(Source data)
=== Section Start ===
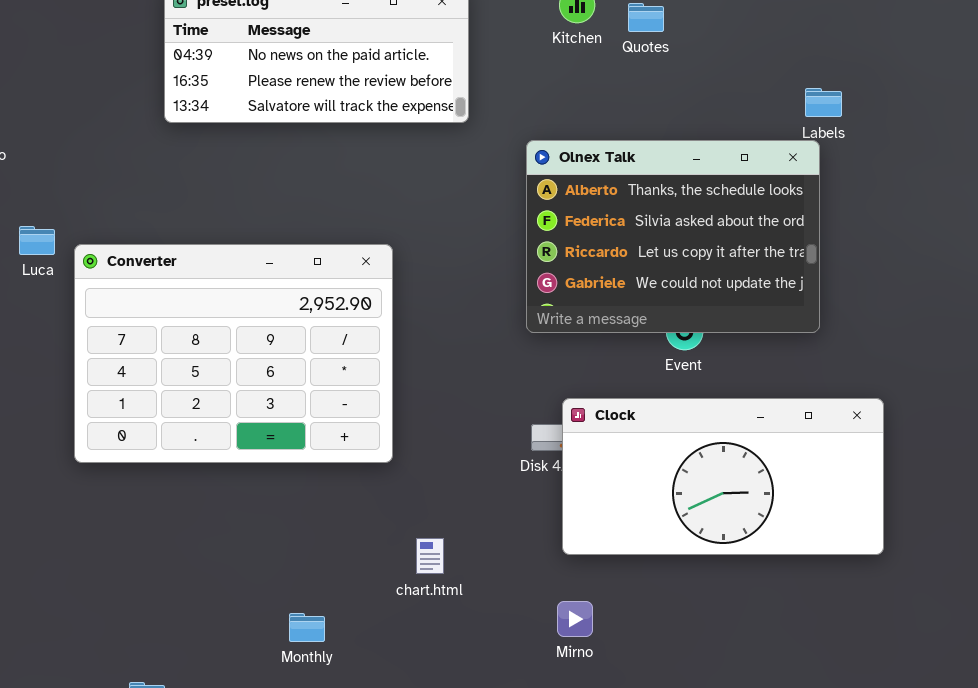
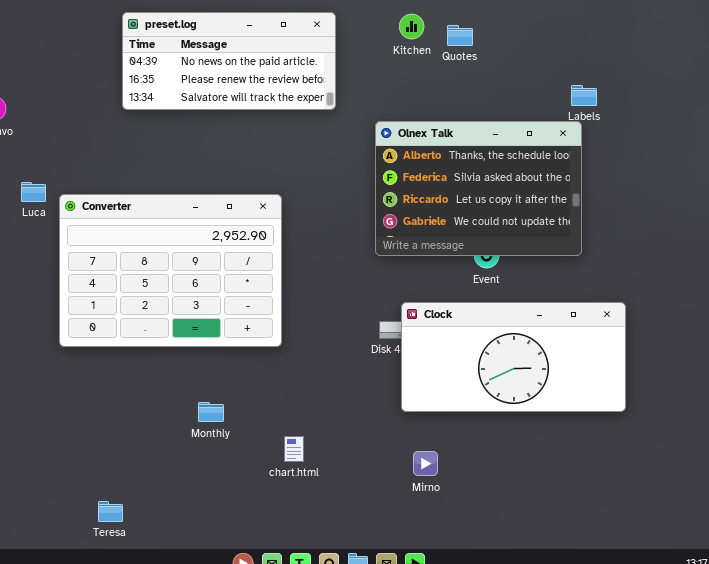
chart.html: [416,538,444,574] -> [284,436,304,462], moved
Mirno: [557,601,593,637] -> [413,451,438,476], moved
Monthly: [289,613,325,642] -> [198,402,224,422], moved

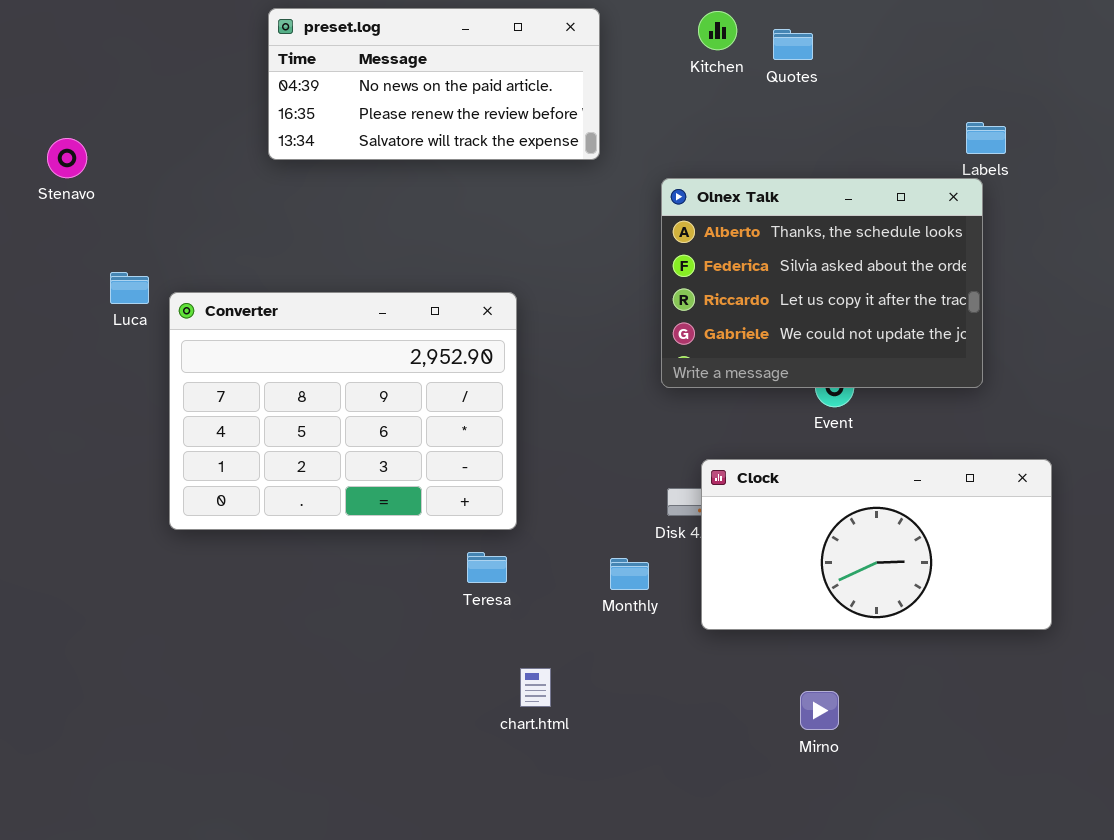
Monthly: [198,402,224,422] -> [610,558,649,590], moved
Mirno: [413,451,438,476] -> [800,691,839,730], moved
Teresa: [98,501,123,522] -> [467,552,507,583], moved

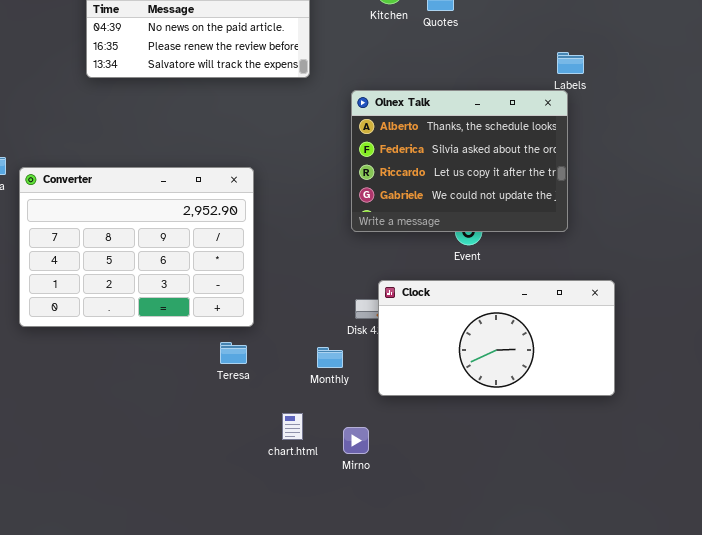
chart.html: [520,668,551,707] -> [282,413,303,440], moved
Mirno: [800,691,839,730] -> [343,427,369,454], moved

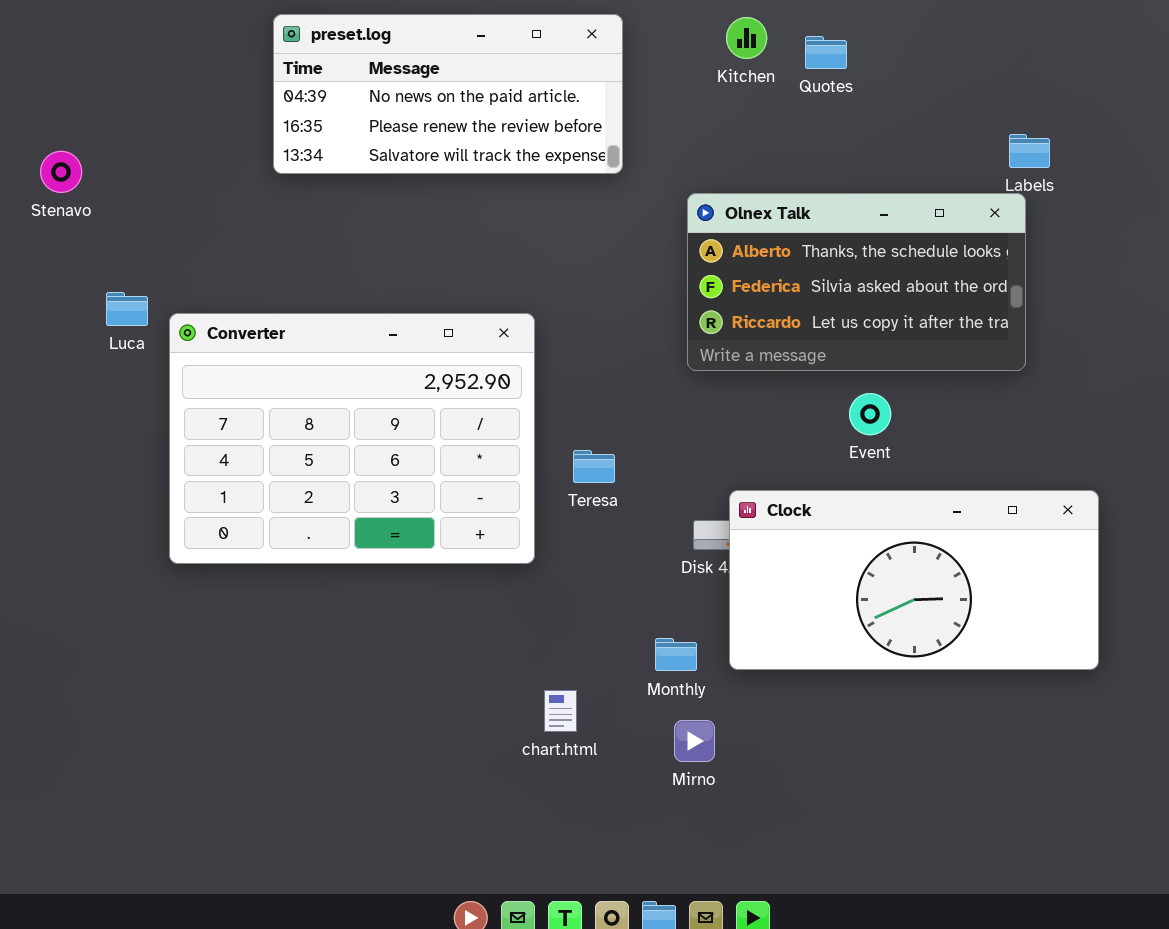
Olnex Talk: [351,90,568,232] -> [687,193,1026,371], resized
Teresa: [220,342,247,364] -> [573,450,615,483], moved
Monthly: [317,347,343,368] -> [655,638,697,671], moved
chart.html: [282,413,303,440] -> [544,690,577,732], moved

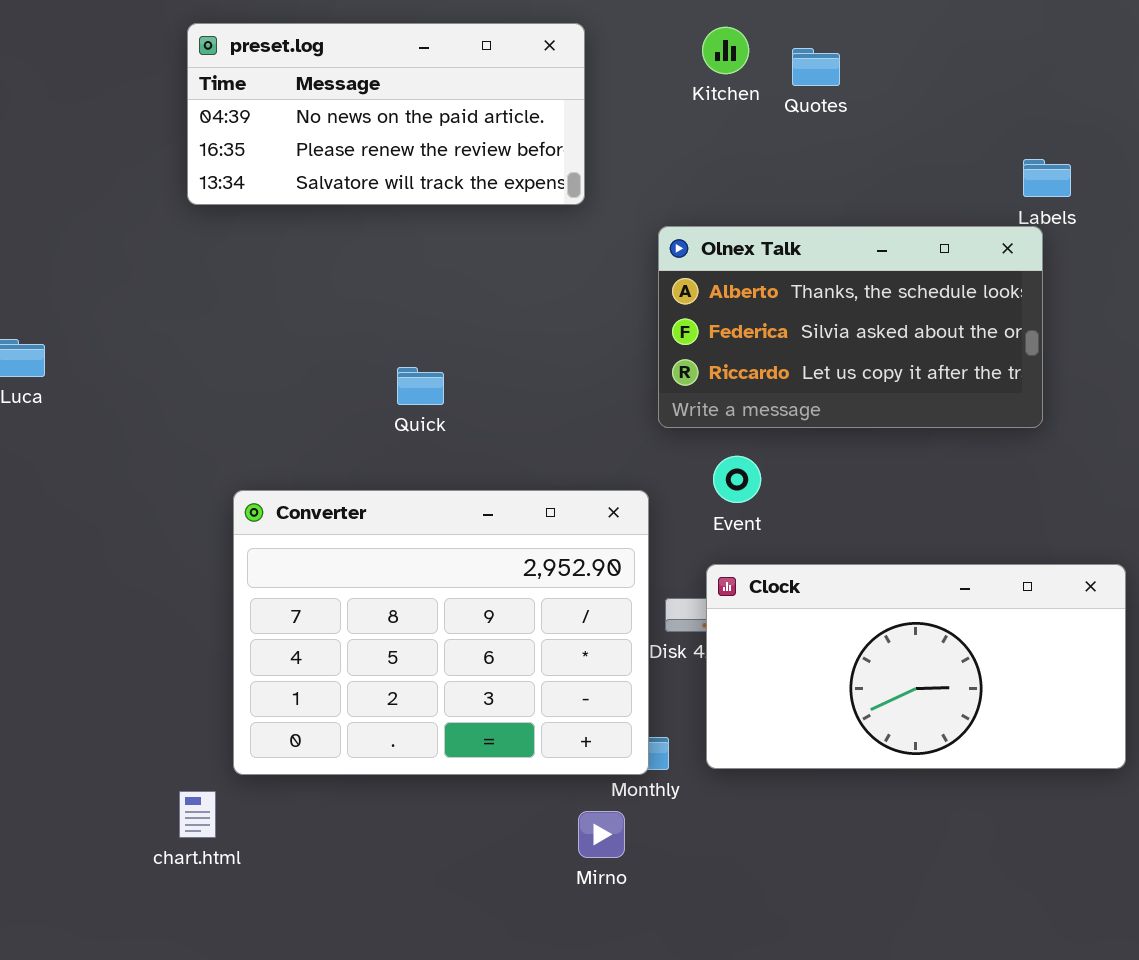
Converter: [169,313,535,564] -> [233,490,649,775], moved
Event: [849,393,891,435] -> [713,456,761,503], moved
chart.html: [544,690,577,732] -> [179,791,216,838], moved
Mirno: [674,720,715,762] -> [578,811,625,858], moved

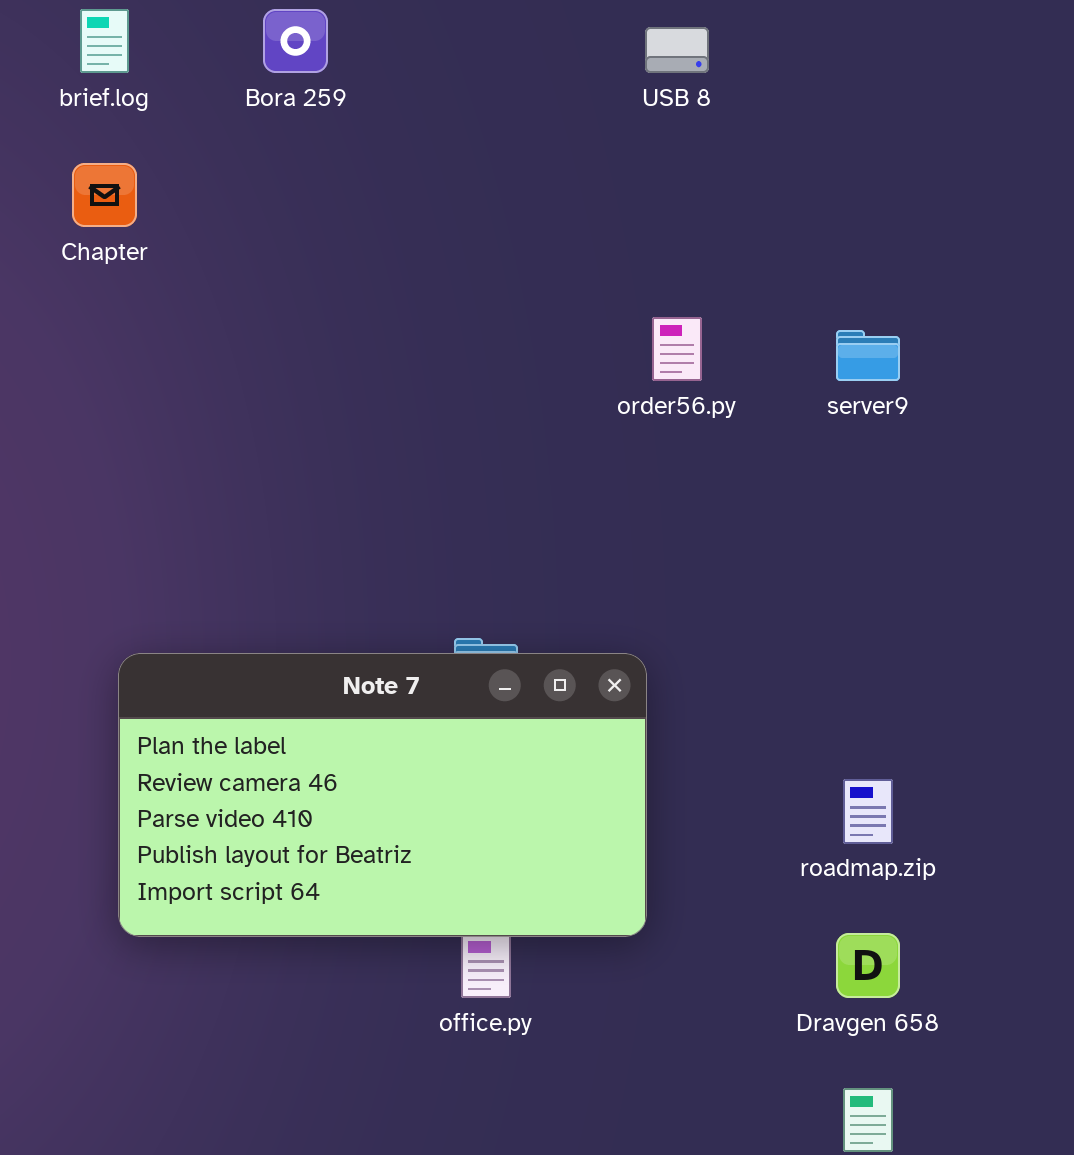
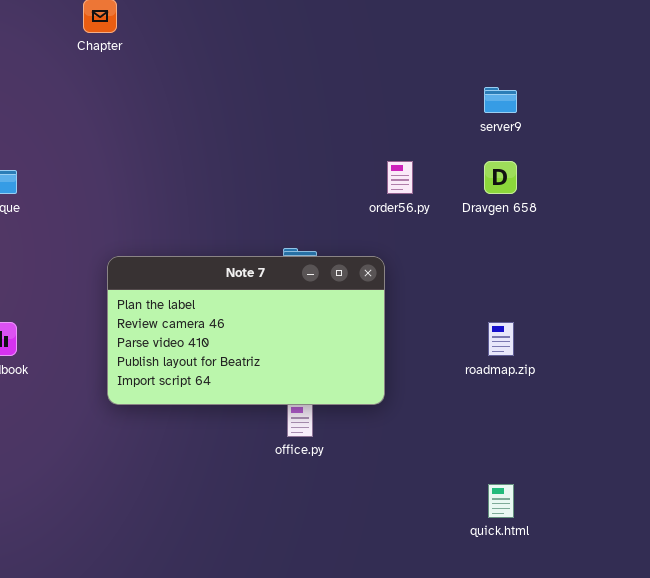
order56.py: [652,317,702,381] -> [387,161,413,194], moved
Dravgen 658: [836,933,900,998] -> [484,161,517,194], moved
=== Section End ===
All entries should be reproduced exactly; no picture belongs in the result.

chart.html: [416,538,444,574] -> [284,436,304,462], moved
Mirno: [557,601,593,637] -> [413,451,438,476], moved
Monthly: [289,613,325,642] -> [198,402,224,422], moved

Monthly: [198,402,224,422] -> [610,558,649,590], moved
Mirno: [413,451,438,476] -> [800,691,839,730], moved
Teresa: [98,501,123,522] -> [467,552,507,583], moved

chart.html: [520,668,551,707] -> [282,413,303,440], moved
Mirno: [800,691,839,730] -> [343,427,369,454], moved

Olnex Talk: [351,90,568,232] -> [687,193,1026,371], resized
Teresa: [220,342,247,364] -> [573,450,615,483], moved
Monthly: [317,347,343,368] -> [655,638,697,671], moved
chart.html: [282,413,303,440] -> [544,690,577,732], moved

Converter: [169,313,535,564] -> [233,490,649,775], moved
Event: [849,393,891,435] -> [713,456,761,503], moved
chart.html: [544,690,577,732] -> [179,791,216,838], moved
Mirno: [674,720,715,762] -> [578,811,625,858], moved

order56.py: [652,317,702,381] -> [387,161,413,194], moved
Dravgen 658: [836,933,900,998] -> [484,161,517,194], moved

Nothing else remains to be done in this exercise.